> _Supplied entries_
--------

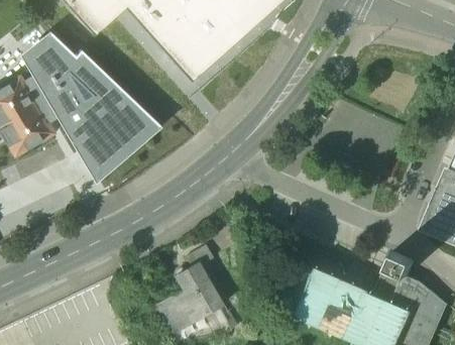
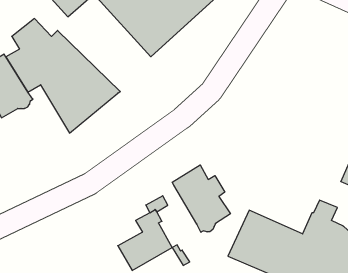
building: none -> [172,165,230,232]

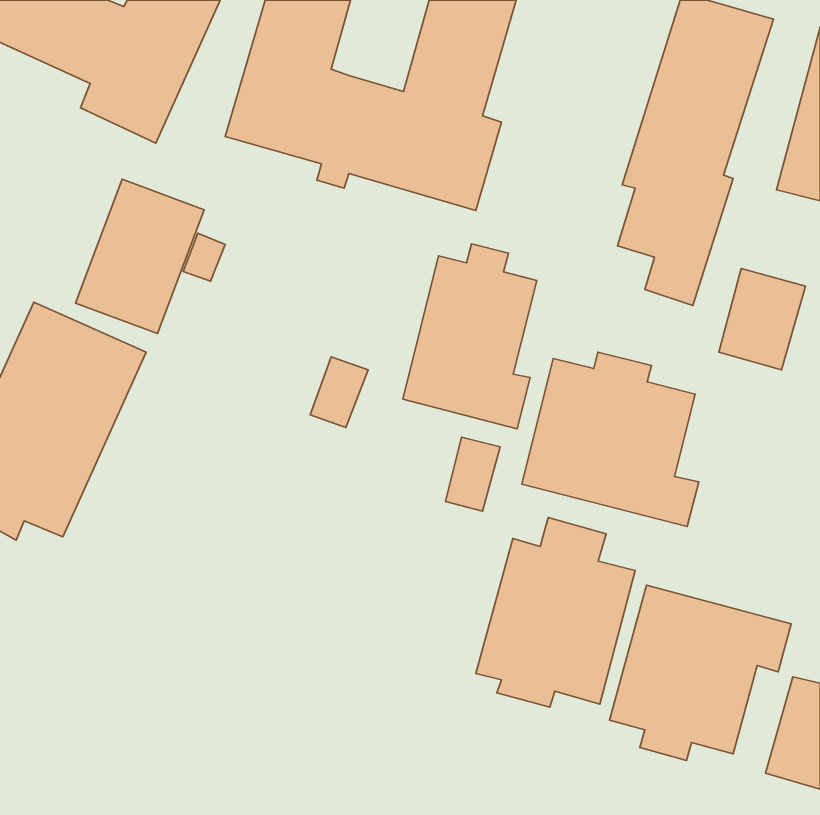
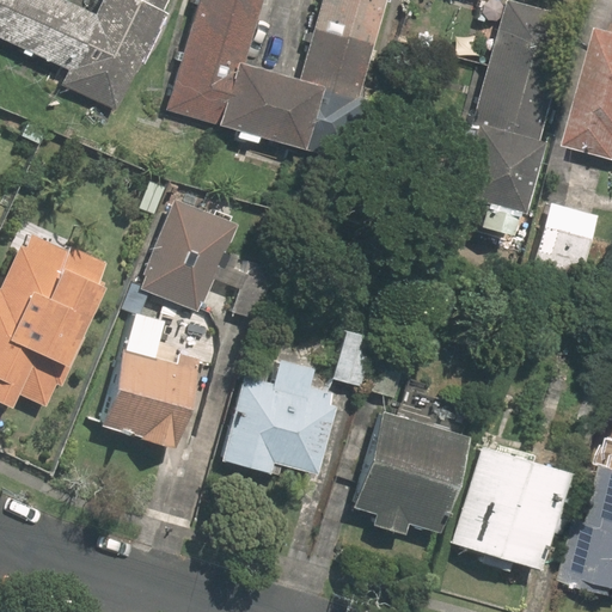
building: [75,179,204,334] -> [140,196,235,311]
building: [403,244,537,429] -> none
building: [522,352,699,527] -> none
building: none -> [100,310,213,481]
building: none -> [220,355,336,472]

--------

Your answer must be a copy of every line in the data above that holds the string "none".

building: none -> [172,165,230,232]
building: [403,244,537,429] -> none
building: [522,352,699,527] -> none
building: none -> [100,310,213,481]
building: none -> [220,355,336,472]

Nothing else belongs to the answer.